**Data rows**
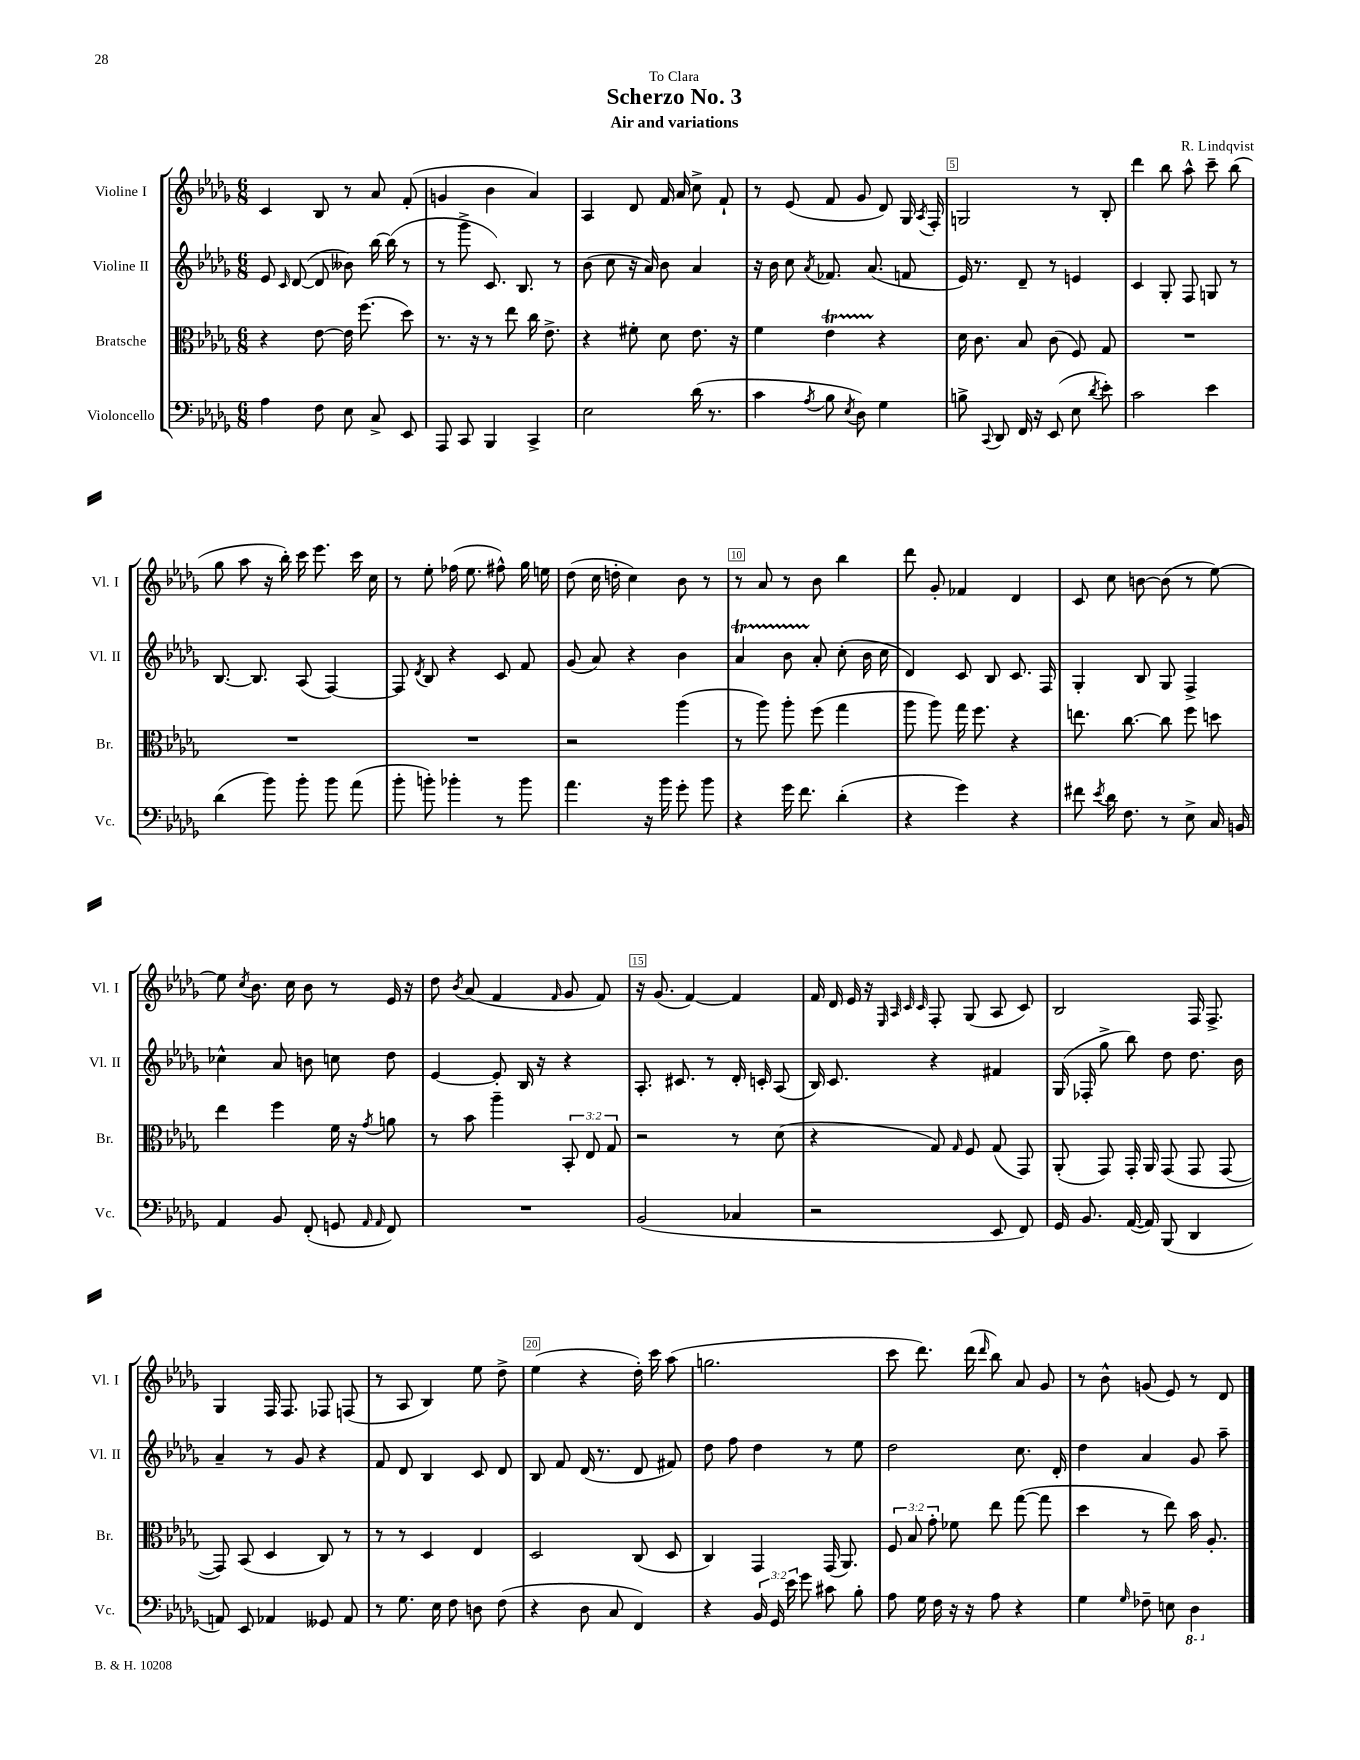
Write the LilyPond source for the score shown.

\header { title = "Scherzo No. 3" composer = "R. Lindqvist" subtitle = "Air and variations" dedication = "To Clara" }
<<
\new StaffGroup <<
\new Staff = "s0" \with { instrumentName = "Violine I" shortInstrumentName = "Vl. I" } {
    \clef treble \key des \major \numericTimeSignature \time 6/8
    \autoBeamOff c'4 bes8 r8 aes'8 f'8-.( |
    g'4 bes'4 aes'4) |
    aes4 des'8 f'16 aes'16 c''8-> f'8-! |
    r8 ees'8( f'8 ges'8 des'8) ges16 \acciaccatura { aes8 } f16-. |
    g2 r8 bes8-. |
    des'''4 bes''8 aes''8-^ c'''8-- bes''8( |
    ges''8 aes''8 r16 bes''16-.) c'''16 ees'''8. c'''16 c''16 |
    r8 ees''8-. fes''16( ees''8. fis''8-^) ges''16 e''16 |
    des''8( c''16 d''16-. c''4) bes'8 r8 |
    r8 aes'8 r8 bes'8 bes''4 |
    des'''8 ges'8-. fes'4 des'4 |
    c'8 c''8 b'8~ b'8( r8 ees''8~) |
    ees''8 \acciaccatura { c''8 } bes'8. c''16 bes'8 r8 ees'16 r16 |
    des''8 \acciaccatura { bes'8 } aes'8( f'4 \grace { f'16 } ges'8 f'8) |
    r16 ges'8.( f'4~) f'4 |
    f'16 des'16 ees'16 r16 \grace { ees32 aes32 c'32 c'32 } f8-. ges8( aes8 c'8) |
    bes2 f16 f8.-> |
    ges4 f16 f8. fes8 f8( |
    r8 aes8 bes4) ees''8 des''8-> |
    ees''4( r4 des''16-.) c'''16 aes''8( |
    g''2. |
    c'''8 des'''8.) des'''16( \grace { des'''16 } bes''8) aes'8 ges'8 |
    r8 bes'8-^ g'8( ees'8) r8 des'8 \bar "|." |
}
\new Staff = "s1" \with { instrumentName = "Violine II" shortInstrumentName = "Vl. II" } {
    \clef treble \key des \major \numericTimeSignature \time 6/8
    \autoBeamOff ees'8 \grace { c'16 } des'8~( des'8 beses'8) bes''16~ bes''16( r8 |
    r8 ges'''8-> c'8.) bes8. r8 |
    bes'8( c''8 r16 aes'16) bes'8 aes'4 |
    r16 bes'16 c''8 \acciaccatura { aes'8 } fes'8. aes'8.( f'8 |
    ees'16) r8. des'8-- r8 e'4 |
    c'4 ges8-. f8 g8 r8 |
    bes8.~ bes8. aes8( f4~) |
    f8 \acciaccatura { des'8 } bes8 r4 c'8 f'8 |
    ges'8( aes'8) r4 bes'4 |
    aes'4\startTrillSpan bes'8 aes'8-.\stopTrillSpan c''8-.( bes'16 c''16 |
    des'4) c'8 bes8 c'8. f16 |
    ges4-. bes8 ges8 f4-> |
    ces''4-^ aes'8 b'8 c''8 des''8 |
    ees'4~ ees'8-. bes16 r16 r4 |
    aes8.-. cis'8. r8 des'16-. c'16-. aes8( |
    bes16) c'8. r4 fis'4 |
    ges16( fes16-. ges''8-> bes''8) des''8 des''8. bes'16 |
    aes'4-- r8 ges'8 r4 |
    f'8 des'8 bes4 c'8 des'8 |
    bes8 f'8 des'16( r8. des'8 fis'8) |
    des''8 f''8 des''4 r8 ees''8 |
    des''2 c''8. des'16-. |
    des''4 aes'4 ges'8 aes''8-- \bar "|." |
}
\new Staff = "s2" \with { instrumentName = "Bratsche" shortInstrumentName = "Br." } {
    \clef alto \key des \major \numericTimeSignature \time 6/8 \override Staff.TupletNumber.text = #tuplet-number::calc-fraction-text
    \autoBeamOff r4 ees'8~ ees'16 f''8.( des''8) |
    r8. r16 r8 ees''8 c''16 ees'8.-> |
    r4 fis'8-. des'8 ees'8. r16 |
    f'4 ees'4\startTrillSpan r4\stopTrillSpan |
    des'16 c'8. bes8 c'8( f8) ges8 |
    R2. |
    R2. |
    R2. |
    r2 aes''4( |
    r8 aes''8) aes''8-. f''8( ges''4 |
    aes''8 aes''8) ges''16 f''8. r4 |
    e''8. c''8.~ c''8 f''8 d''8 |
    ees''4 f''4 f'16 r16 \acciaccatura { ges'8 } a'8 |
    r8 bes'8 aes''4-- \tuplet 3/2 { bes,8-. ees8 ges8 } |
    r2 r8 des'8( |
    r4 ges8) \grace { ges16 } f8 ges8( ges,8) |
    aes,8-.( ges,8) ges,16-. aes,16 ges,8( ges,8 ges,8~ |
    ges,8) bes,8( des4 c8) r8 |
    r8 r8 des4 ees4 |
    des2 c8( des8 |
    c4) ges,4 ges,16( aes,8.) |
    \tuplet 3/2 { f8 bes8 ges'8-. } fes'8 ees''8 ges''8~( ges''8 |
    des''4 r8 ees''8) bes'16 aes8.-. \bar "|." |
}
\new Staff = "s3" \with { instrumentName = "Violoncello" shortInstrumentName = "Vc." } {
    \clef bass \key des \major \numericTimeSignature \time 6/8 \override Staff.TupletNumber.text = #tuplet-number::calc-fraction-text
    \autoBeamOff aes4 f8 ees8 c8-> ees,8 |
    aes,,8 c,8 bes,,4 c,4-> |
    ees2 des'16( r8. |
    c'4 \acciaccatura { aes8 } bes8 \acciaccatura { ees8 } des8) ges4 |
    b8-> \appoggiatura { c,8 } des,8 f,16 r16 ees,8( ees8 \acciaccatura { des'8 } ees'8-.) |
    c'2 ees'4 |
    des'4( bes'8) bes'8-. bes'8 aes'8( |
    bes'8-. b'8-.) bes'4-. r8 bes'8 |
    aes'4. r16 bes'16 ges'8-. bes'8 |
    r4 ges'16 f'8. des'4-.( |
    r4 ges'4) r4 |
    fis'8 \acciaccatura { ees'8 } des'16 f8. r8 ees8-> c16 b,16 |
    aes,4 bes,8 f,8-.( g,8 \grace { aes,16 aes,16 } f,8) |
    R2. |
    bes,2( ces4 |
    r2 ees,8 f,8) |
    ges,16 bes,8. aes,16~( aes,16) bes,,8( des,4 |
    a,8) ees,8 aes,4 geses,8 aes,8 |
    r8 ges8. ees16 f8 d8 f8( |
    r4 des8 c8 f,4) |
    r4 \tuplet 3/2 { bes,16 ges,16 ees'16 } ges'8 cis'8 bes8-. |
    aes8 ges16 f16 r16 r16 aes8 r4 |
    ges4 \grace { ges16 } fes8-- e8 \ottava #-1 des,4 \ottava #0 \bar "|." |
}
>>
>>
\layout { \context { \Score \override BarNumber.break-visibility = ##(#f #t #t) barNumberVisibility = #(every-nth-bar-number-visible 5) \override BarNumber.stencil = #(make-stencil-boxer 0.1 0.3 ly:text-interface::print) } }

---

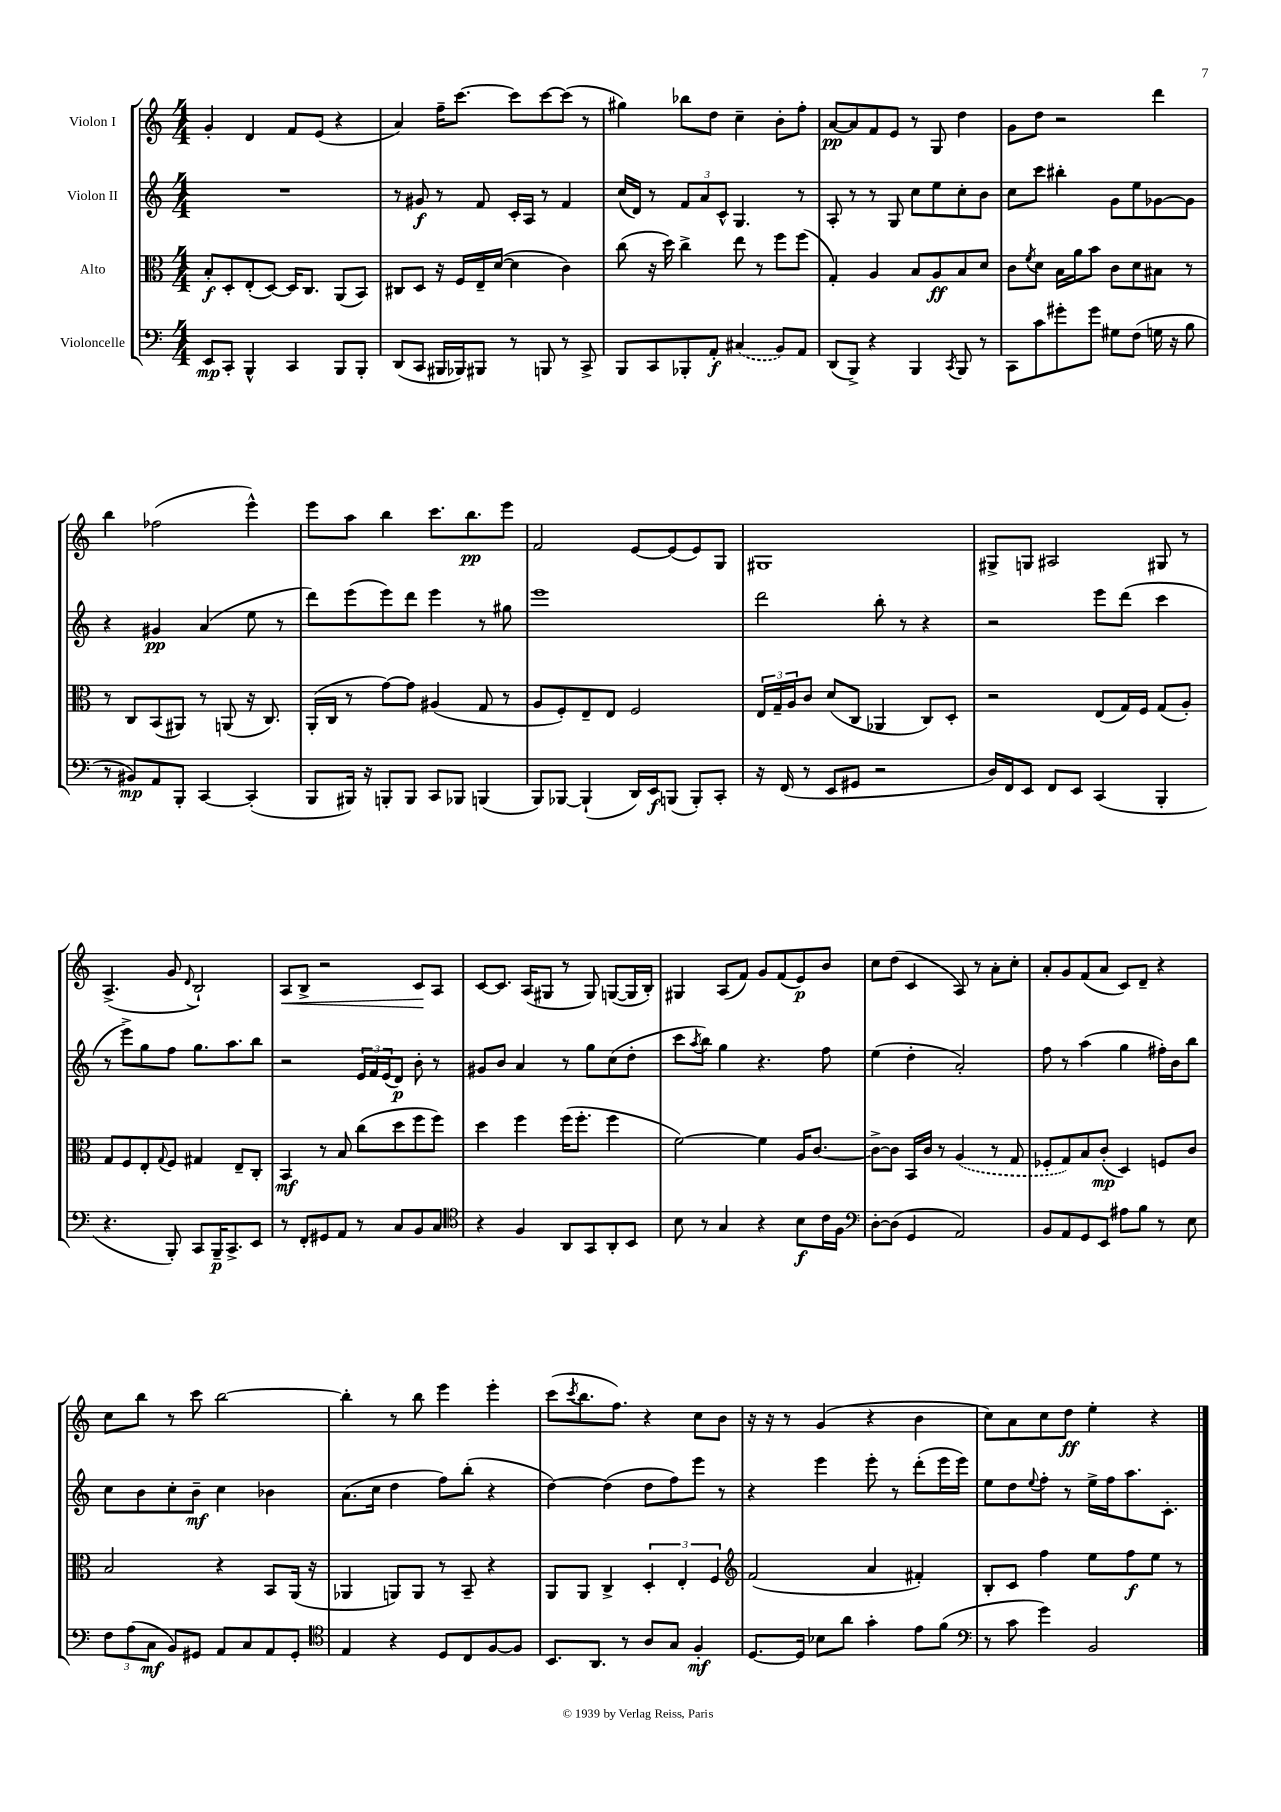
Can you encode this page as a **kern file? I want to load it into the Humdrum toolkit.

**The request**
Reproduce, character for character, the listing lines that begin at the line containing "Write the LilyPond" and end after the line containing "ges''8 aes''8 r16".

**Output of the exercise**
Write the LilyPond source for the score shown.

\header { title = "Scherzo No. 3" composer = "R. Lindqvist" subtitle = "Air and variations" dedication = "To Clara" }
<<
\new StaffGroup <<
\new Staff = "s0" \with { instrumentName = "Violine I" shortInstrumentName = "Vl. I" } {
    \clef treble \key des \major \numericTimeSignature \time 6/8
    \autoBeamOff c'4 bes8 r8 aes'8 f'8-.( |
    g'4 bes'4 aes'4) |
    aes4 des'8 f'16 aes'16 c''8-> f'8-! |
    r8 ees'8( f'8 ges'8 des'8) ges16 \acciaccatura { aes8 } f16-. |
    g2 r8 bes8-. |
    des'''4 bes''8 aes''8-^ c'''8-- bes''8( |
    ges''8 aes''8 r16 bes''16-.) c'''16 ees'''8. c'''16 c''16 |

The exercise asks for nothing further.